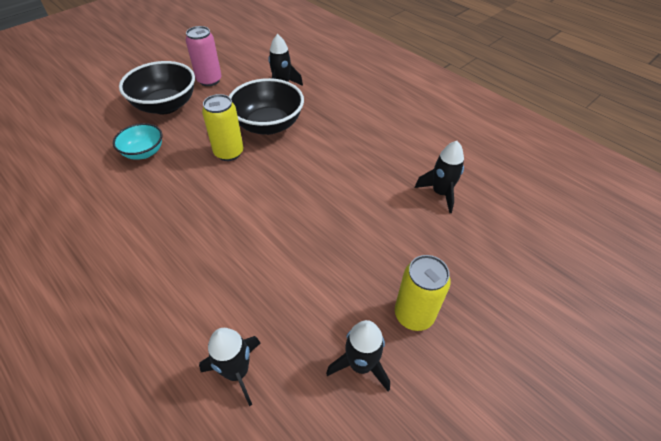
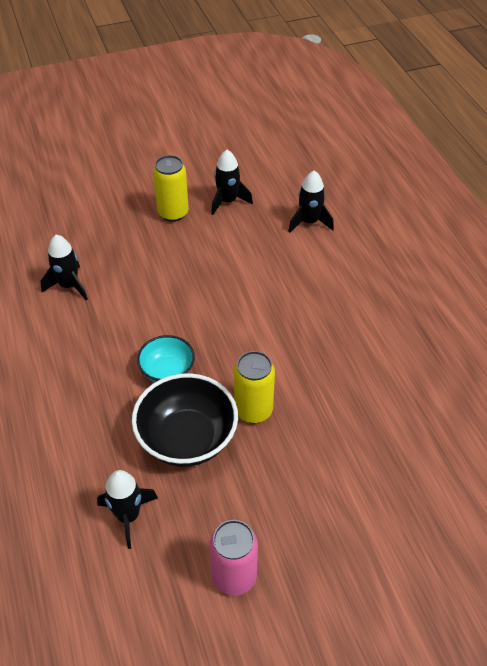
camera: 155 degrees left, 0 degrees up
turquoise bowl [113,123,162,160] -> turquoise bowl moved to [137,335,195,382]
black bowl [119,61,195,114] -> none

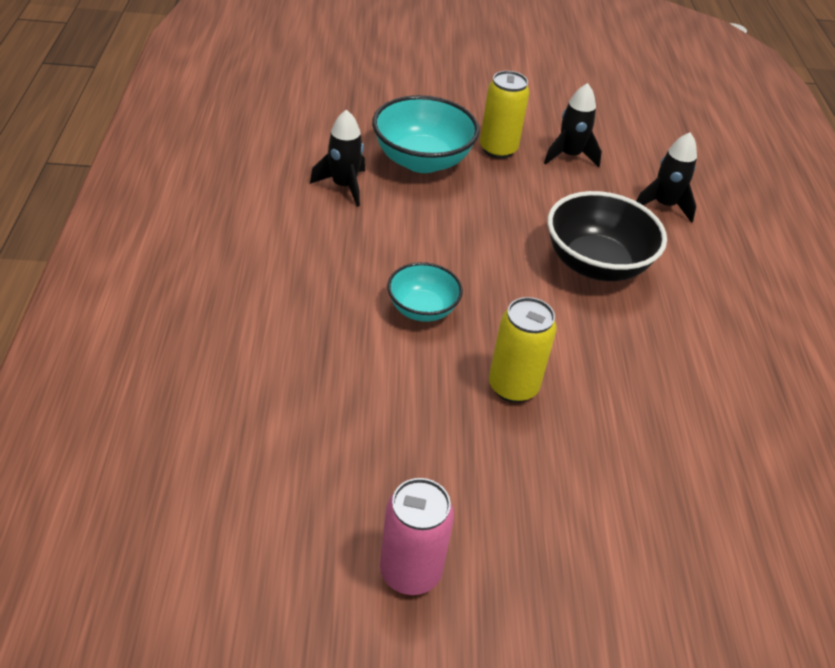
camera: 15 degrees right, 5 degrees down
black rocket [97,470,158,549] -> none
black bowl [132,373,238,467] -> black bowl moved to [547,191,667,281]
none -> turquoise bowl [372,95,480,173]

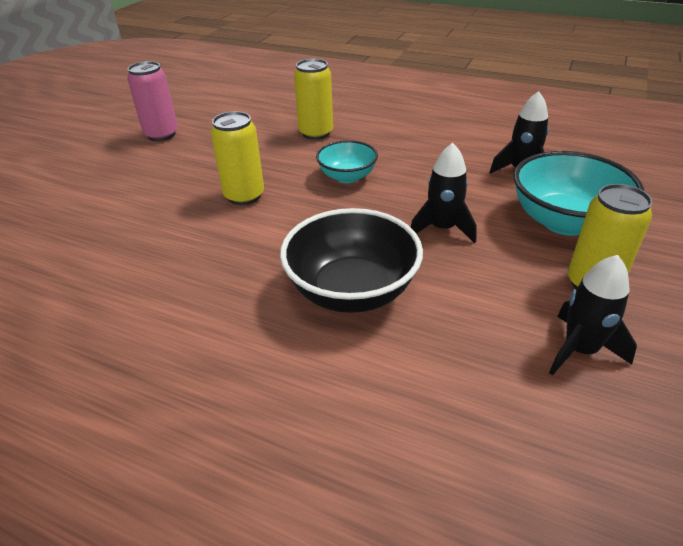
camera: 120 degrees right, 5 degrees down
black rocket [636,132,697,223] -> black rocket moved to [411,143,477,243]
none -> yellow can [294,59,333,140]

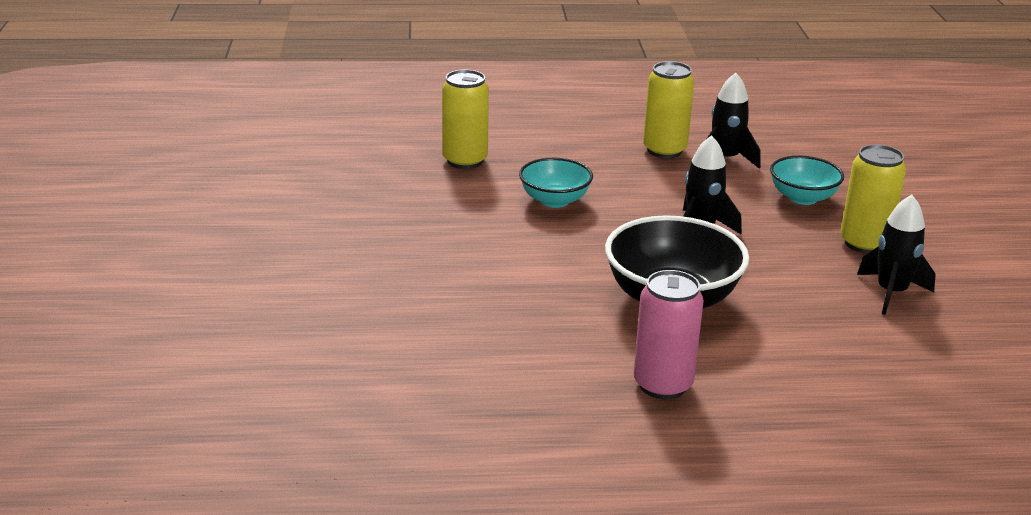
camera: 30 degrees left, 10 degrees down
pink can [127,61,178,141] -> pink can moved to [634,270,704,400]
yellow can [211,111,264,205] -> yellow can moved to [643,61,694,158]
turquoise bowl [514,151,644,236] -> turquoise bowl [770,156,844,205], size x0.59

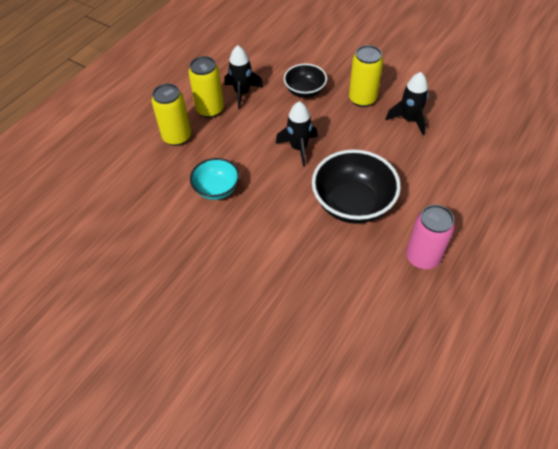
camera: 50 degrees left, 25 degrees up
yellow can [442,70,489,169] -> yellow can moved to [152,83,191,146]
turquoise bowl [770,156,844,205] -> black bowl [284,64,327,98]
********************
▸ INSTRUCTIONS FOR THE TASK
Set the pictures aside and transcribe the data above exactly.

▸ RESPONSE TO THIS EXERCISE
camera: 155 degrees left, 0 degrees up
turquoise bowl [113,123,162,160] -> turquoise bowl moved to [137,335,195,382]
black bowl [119,61,195,114] -> none

camera: 15 degrees right, 5 degrees down
black rocket [97,470,158,549] -> none
black bowl [132,373,238,467] -> black bowl moved to [547,191,667,281]
none -> turquoise bowl [372,95,480,173]

camera: 120 degrees right, 5 degrees down
black rocket [636,132,697,223] -> black rocket moved to [411,143,477,243]
none -> yellow can [294,59,333,140]

camera: 30 degrees left, 10 degrees down
pink can [127,61,178,141] -> pink can moved to [634,270,704,400]
yellow can [211,111,264,205] -> yellow can moved to [643,61,694,158]
turquoise bowl [514,151,644,236] -> turquoise bowl [770,156,844,205], size x0.59

camera: 50 degrees left, 25 degrees up
yellow can [442,70,489,169] -> yellow can moved to [152,83,191,146]
turquoise bowl [770,156,844,205] -> black bowl [284,64,327,98]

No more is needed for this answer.